--- Dataset records Enclosed Below ---

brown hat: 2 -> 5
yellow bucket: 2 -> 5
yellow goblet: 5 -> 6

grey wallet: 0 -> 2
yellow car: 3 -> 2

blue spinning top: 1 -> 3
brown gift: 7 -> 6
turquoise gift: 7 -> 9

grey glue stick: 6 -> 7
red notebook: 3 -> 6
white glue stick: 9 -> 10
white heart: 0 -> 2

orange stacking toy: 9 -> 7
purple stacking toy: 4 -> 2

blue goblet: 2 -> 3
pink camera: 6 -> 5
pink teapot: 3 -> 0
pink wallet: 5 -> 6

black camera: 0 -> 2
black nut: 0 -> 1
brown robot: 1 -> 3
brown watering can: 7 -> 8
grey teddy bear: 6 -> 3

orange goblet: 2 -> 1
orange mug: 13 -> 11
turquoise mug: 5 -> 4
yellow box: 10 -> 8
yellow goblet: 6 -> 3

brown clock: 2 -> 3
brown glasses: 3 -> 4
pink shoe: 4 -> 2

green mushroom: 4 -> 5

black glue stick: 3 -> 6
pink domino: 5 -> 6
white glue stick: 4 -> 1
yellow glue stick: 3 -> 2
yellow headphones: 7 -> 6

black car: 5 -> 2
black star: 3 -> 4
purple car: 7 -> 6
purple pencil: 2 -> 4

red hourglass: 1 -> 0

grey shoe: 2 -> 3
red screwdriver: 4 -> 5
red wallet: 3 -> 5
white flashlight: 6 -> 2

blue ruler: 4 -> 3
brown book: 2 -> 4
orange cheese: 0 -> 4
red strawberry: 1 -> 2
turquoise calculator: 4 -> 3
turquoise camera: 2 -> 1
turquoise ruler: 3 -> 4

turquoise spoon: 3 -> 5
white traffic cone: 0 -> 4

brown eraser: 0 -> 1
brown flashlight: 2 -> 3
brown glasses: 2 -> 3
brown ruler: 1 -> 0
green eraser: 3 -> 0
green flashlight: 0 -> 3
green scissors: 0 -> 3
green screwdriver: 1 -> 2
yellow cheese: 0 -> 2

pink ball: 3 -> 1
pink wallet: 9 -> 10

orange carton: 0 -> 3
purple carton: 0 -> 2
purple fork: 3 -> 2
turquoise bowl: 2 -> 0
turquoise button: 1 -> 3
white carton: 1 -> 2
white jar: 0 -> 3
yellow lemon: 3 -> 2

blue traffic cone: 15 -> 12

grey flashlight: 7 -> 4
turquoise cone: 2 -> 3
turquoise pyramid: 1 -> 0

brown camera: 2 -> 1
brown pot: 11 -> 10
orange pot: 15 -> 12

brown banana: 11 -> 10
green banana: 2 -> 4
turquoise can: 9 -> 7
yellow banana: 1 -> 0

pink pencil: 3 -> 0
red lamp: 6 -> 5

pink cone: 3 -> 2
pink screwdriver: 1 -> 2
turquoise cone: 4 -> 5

--- End of Enclosed Dataset records ---

#### Required work
Give back the entries exactly, so that each line matches the original.

#### Response for this exercise
brown hat: 2 -> 5
yellow bucket: 2 -> 5
yellow goblet: 5 -> 6

grey wallet: 0 -> 2
yellow car: 3 -> 2

blue spinning top: 1 -> 3
brown gift: 7 -> 6
turquoise gift: 7 -> 9

grey glue stick: 6 -> 7
red notebook: 3 -> 6
white glue stick: 9 -> 10
white heart: 0 -> 2

orange stacking toy: 9 -> 7
purple stacking toy: 4 -> 2

blue goblet: 2 -> 3
pink camera: 6 -> 5
pink teapot: 3 -> 0
pink wallet: 5 -> 6

black camera: 0 -> 2
black nut: 0 -> 1
brown robot: 1 -> 3
brown watering can: 7 -> 8
grey teddy bear: 6 -> 3

orange goblet: 2 -> 1
orange mug: 13 -> 11
turquoise mug: 5 -> 4
yellow box: 10 -> 8
yellow goblet: 6 -> 3

brown clock: 2 -> 3
brown glasses: 3 -> 4
pink shoe: 4 -> 2

green mushroom: 4 -> 5

black glue stick: 3 -> 6
pink domino: 5 -> 6
white glue stick: 4 -> 1
yellow glue stick: 3 -> 2
yellow headphones: 7 -> 6

black car: 5 -> 2
black star: 3 -> 4
purple car: 7 -> 6
purple pencil: 2 -> 4

red hourglass: 1 -> 0

grey shoe: 2 -> 3
red screwdriver: 4 -> 5
red wallet: 3 -> 5
white flashlight: 6 -> 2

blue ruler: 4 -> 3
brown book: 2 -> 4
orange cheese: 0 -> 4
red strawberry: 1 -> 2
turquoise calculator: 4 -> 3
turquoise camera: 2 -> 1
turquoise ruler: 3 -> 4

turquoise spoon: 3 -> 5
white traffic cone: 0 -> 4

brown eraser: 0 -> 1
brown flashlight: 2 -> 3
brown glasses: 2 -> 3
brown ruler: 1 -> 0
green eraser: 3 -> 0
green flashlight: 0 -> 3
green scissors: 0 -> 3
green screwdriver: 1 -> 2
yellow cheese: 0 -> 2

pink ball: 3 -> 1
pink wallet: 9 -> 10

orange carton: 0 -> 3
purple carton: 0 -> 2
purple fork: 3 -> 2
turquoise bowl: 2 -> 0
turquoise button: 1 -> 3
white carton: 1 -> 2
white jar: 0 -> 3
yellow lemon: 3 -> 2

blue traffic cone: 15 -> 12

grey flashlight: 7 -> 4
turquoise cone: 2 -> 3
turquoise pyramid: 1 -> 0

brown camera: 2 -> 1
brown pot: 11 -> 10
orange pot: 15 -> 12

brown banana: 11 -> 10
green banana: 2 -> 4
turquoise can: 9 -> 7
yellow banana: 1 -> 0

pink pencil: 3 -> 0
red lamp: 6 -> 5

pink cone: 3 -> 2
pink screwdriver: 1 -> 2
turquoise cone: 4 -> 5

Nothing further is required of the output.